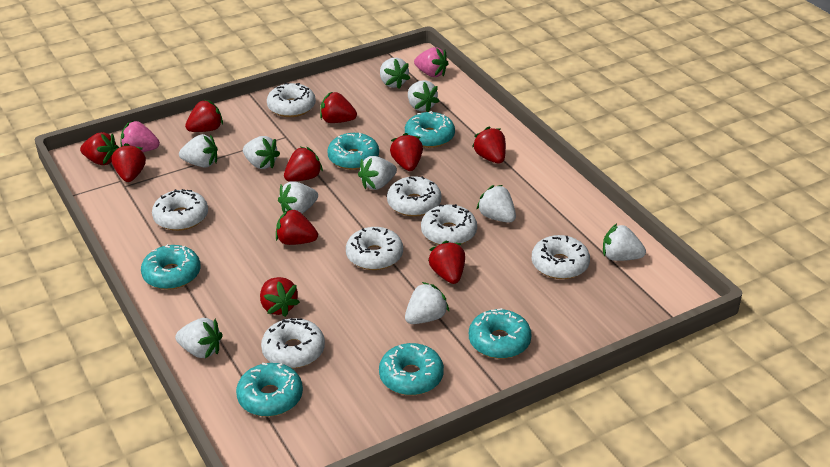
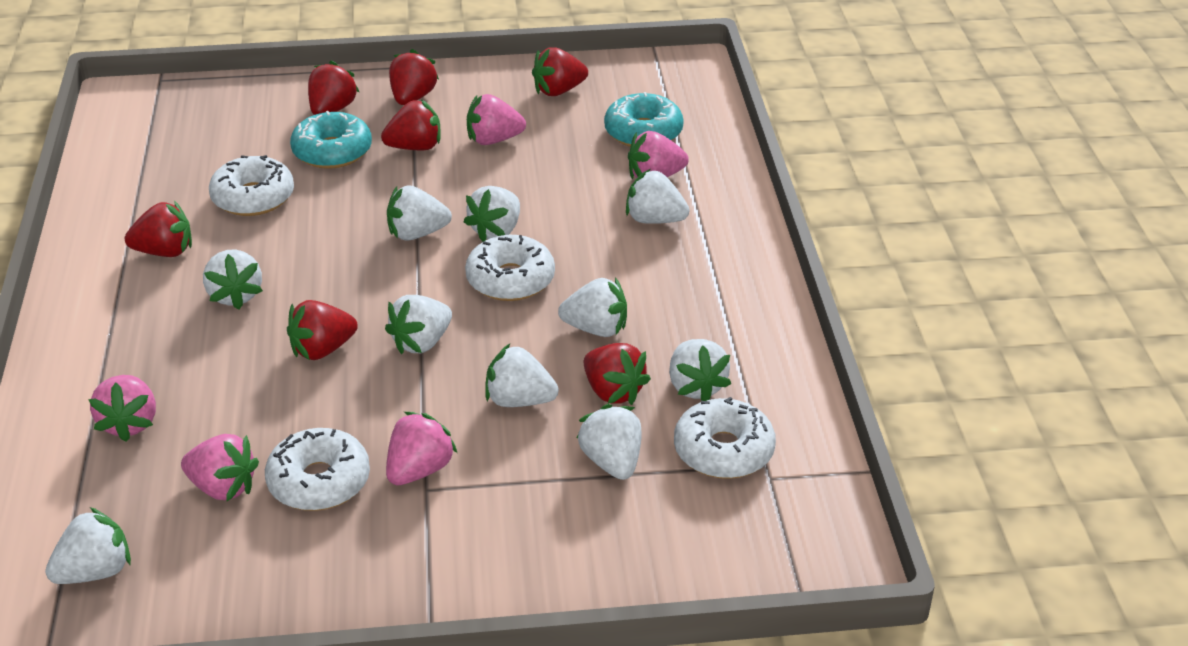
pink strawberry: 2 -> 5
red strawberry: 10 -> 7
turquoise donut: 6 -> 2
white donut: 7 -> 4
****************************************
Exercise: Repeat the data above exactly, but not the pictures.

Answer section:
pink strawberry: 2 -> 5
red strawberry: 10 -> 7
turquoise donut: 6 -> 2
white donut: 7 -> 4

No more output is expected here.